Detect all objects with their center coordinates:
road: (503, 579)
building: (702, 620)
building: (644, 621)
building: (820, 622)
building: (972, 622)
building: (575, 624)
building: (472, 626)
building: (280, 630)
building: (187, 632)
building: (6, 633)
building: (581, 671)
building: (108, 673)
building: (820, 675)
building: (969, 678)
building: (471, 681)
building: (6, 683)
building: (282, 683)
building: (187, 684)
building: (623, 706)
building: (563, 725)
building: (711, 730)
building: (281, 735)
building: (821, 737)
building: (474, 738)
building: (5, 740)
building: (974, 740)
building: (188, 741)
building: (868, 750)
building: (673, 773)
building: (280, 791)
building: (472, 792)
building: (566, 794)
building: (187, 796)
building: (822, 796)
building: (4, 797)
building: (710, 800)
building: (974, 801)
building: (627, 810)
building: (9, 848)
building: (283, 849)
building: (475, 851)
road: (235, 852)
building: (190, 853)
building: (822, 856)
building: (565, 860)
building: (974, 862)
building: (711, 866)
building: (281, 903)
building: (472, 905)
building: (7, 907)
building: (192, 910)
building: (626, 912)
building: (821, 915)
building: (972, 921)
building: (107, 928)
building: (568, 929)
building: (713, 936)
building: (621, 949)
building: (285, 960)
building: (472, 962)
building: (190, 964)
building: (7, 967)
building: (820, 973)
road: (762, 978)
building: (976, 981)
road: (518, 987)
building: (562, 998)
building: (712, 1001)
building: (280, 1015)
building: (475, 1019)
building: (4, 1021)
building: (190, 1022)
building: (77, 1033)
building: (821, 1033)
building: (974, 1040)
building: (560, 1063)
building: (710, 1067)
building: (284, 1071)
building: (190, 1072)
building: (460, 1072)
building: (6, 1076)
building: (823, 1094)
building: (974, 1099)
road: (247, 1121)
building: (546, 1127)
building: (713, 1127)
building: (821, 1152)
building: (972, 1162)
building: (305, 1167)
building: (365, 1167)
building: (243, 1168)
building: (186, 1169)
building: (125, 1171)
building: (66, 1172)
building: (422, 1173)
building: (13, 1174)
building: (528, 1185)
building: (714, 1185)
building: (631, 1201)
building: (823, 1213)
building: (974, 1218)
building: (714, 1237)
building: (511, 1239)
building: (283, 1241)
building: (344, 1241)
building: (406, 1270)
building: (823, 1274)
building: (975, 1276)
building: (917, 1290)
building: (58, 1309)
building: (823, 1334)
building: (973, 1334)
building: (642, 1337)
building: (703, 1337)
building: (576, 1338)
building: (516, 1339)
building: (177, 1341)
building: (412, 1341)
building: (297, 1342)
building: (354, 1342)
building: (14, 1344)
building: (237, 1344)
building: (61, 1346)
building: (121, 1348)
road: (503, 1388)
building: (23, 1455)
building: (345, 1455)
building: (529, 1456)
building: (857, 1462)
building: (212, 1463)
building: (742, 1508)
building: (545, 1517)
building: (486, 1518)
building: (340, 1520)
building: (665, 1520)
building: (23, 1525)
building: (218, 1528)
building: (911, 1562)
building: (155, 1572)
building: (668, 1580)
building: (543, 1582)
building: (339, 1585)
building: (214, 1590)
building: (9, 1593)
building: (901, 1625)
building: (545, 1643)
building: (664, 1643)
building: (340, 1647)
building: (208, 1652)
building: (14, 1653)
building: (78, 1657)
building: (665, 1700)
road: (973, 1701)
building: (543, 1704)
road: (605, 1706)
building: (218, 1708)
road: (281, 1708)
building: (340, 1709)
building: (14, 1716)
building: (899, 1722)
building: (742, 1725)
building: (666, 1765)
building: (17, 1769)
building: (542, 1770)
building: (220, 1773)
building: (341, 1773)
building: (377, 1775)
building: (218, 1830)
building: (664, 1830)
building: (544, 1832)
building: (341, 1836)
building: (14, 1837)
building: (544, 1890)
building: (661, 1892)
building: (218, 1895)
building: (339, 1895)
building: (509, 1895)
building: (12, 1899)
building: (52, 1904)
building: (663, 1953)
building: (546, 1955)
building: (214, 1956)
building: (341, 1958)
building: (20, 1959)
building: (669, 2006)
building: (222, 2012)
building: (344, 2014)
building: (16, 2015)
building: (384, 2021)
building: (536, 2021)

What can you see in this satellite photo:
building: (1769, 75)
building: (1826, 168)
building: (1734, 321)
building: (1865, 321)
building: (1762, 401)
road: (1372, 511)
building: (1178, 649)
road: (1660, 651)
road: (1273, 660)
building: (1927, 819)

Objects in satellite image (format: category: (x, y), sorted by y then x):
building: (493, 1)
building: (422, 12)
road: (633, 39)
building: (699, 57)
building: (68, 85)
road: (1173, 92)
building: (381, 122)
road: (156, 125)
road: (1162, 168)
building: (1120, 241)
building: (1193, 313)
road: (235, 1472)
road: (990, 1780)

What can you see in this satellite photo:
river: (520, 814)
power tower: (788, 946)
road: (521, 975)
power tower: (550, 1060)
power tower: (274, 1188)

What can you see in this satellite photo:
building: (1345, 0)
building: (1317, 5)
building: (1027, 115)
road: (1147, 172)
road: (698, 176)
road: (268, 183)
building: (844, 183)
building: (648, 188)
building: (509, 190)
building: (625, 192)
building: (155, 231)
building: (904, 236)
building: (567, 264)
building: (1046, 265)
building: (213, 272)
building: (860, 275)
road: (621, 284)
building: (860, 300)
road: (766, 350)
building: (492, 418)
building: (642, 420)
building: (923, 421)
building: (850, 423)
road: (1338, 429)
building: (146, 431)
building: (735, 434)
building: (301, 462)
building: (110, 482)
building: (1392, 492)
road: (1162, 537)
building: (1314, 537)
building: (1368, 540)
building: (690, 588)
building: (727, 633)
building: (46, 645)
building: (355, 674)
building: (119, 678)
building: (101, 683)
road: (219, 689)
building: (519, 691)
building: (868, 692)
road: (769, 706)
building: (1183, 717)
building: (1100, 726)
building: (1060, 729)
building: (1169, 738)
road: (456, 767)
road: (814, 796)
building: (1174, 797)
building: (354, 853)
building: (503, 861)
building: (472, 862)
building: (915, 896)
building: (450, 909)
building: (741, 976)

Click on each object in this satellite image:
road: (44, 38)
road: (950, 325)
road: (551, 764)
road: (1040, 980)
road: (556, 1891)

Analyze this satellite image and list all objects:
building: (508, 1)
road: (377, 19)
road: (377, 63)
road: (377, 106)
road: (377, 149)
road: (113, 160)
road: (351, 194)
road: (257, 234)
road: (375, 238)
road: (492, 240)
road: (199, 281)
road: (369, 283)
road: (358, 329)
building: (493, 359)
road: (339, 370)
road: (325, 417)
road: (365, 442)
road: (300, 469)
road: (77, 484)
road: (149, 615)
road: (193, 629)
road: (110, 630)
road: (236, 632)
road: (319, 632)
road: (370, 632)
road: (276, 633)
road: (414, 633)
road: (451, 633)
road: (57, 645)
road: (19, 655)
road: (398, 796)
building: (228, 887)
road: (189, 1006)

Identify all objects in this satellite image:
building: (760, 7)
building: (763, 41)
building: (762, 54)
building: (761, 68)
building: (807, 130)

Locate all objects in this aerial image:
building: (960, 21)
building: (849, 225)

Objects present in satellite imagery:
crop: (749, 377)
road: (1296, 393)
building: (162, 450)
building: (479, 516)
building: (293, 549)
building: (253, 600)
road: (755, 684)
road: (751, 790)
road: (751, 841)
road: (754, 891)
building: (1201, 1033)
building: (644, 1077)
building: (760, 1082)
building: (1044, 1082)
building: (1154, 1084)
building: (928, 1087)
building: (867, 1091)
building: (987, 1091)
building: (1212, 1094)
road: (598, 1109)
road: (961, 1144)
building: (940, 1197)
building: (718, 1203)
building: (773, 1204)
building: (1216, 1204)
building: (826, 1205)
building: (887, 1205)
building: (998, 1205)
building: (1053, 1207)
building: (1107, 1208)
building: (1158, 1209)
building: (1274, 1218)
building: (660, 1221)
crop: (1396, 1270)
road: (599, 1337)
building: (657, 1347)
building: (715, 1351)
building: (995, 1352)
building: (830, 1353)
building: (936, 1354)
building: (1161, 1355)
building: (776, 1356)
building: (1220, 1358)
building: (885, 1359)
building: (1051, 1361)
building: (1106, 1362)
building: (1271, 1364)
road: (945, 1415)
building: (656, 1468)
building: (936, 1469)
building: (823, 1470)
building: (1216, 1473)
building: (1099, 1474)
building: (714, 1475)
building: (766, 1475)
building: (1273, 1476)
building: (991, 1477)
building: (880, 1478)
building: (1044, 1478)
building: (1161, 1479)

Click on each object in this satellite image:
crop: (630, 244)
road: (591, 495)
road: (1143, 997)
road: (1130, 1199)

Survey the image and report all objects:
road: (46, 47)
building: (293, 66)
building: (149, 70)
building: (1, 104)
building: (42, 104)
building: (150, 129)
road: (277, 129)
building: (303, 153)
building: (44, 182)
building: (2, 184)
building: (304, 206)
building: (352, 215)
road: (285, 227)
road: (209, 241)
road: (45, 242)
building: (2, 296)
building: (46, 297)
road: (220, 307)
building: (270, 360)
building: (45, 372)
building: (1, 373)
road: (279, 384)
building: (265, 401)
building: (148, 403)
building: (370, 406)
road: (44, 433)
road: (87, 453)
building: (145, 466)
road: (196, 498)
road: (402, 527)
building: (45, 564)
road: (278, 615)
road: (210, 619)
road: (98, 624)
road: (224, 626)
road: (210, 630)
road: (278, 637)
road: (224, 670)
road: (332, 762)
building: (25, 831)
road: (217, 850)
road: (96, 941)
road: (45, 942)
◇ ◇ ◇ ◇ ◇ ◇ ◇
◆ **Instructions to follow**: In the entries above, find each line with "tower" and copy it.

◆ **Answer below**:
power tower: (788, 946)
power tower: (550, 1060)
power tower: (274, 1188)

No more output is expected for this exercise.